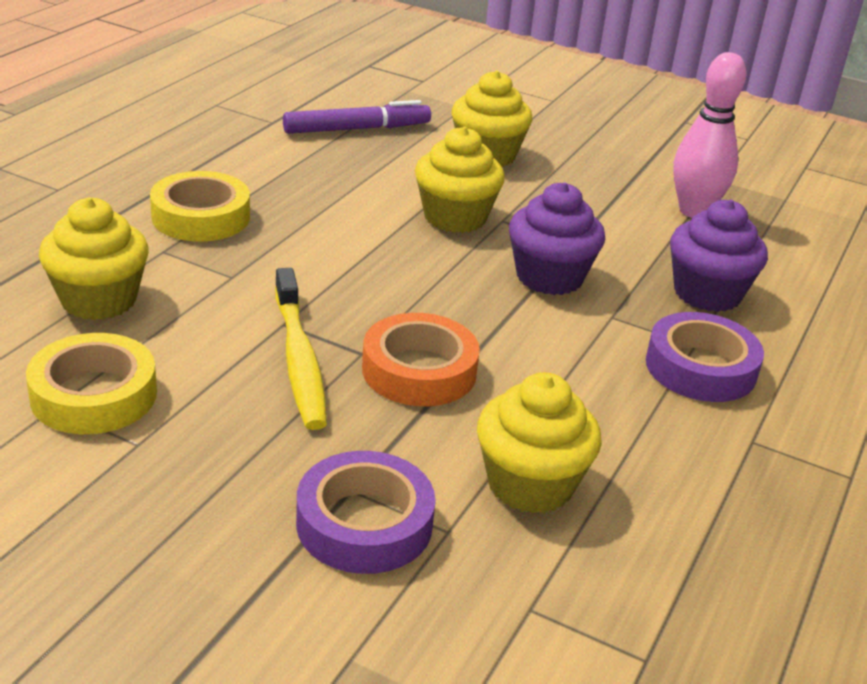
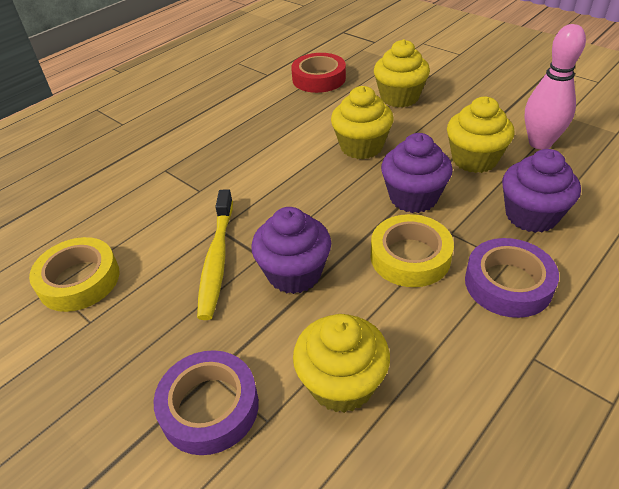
camera: 20 degrees right, 10 degrees up
(99, 300) = (112, 206): yellow cupcake -> yellow cupcake (474, 159)
(201, 217) = (197, 145): yellow tape -> yellow tape (410, 257)
(357, 129) = (319, 79): purple marker -> red tape
(419, 370) = (294, 273): orange tape -> purple cupcake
+ + + +
> _EXERCISE GOAL_: All entries above, minus the pictures, should be repeated exactly.

> _ANSWER TO THE PROBLEM_:
camera: 20 degrees right, 10 degrees up
(99, 300) = (112, 206): yellow cupcake -> yellow cupcake (474, 159)
(201, 217) = (197, 145): yellow tape -> yellow tape (410, 257)
(357, 129) = (319, 79): purple marker -> red tape
(419, 370) = (294, 273): orange tape -> purple cupcake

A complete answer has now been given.